REQUIREMENT:
Without the pictures, print the lines from the one holding "brown calculator: 8 -> 4" through the last line below, both included, exactly as they stand.

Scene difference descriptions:
* * * * *
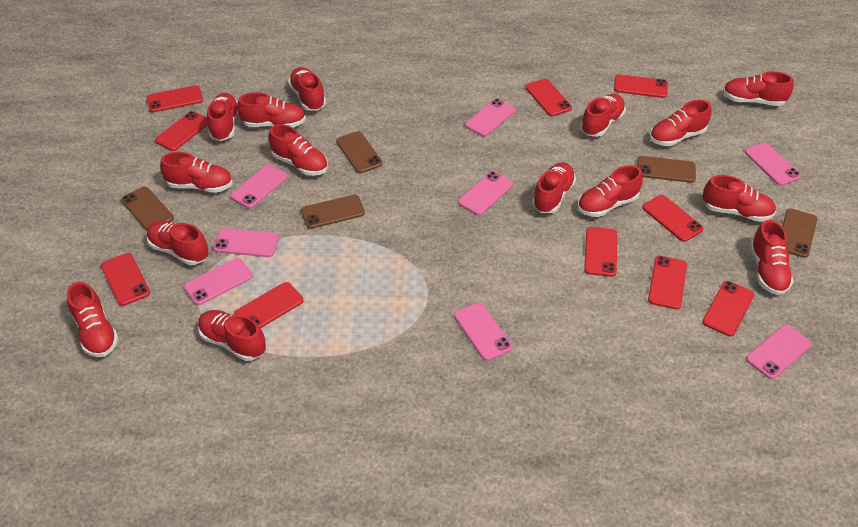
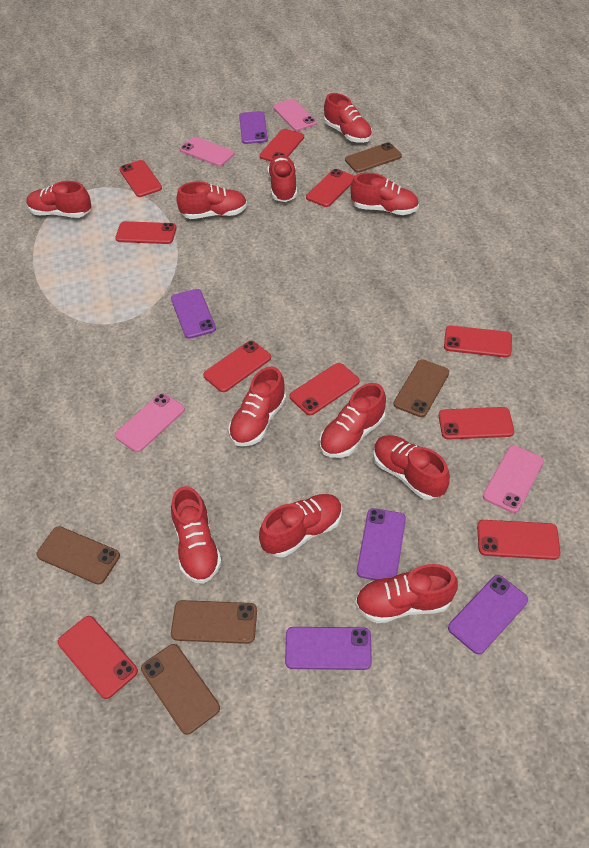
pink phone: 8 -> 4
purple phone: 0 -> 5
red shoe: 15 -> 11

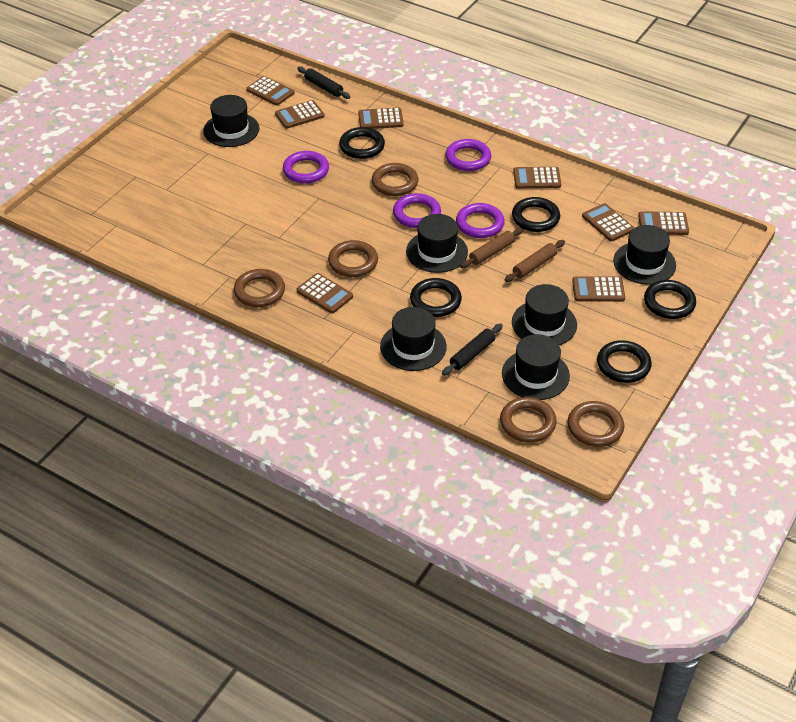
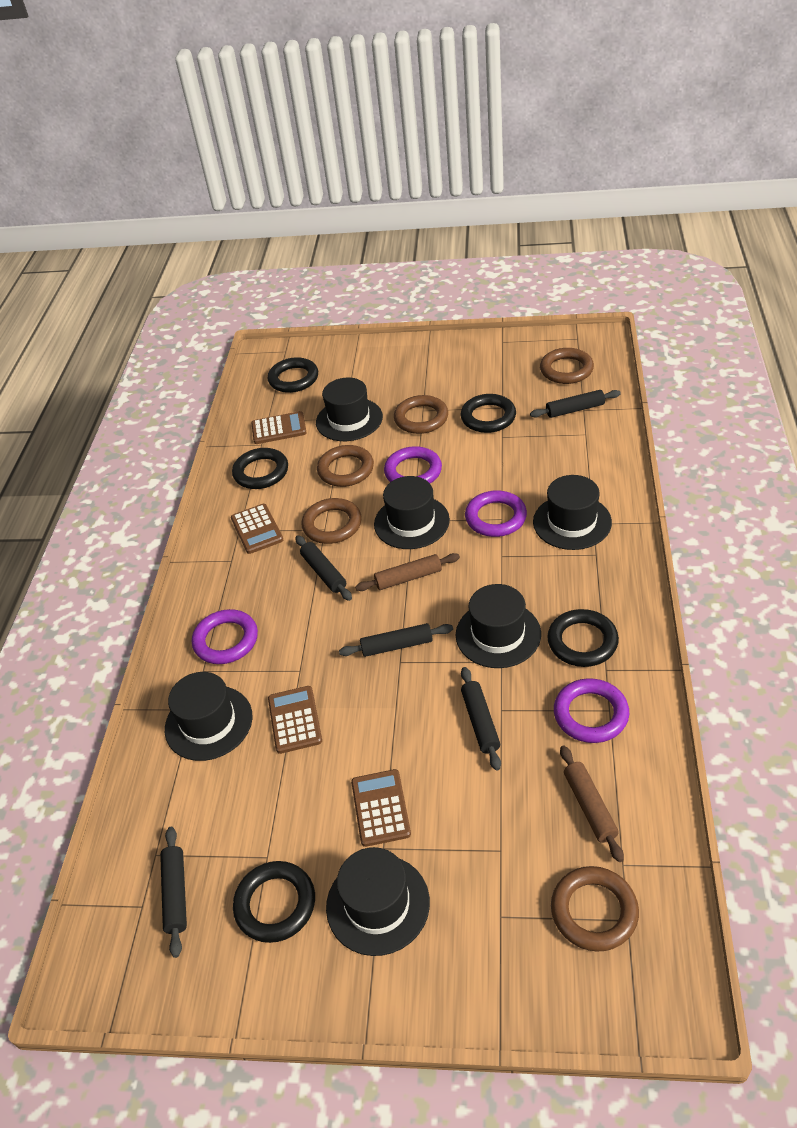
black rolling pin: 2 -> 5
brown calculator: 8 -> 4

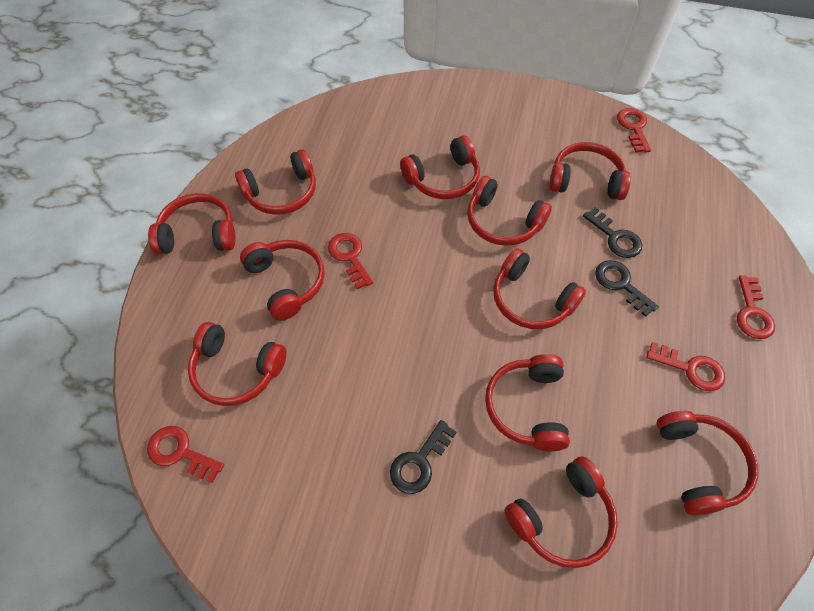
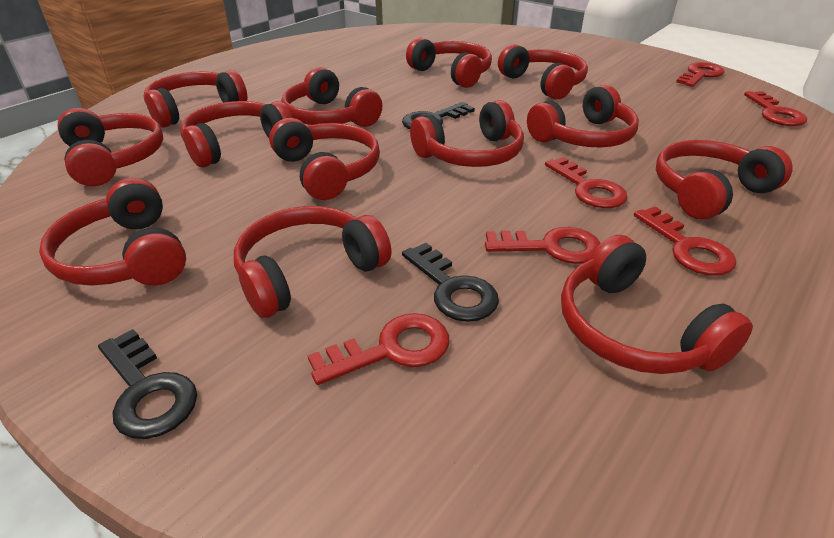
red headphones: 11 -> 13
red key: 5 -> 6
* * * * *
YOUR RESPONSE:
brown calculator: 8 -> 4

red headphones: 11 -> 13
red key: 5 -> 6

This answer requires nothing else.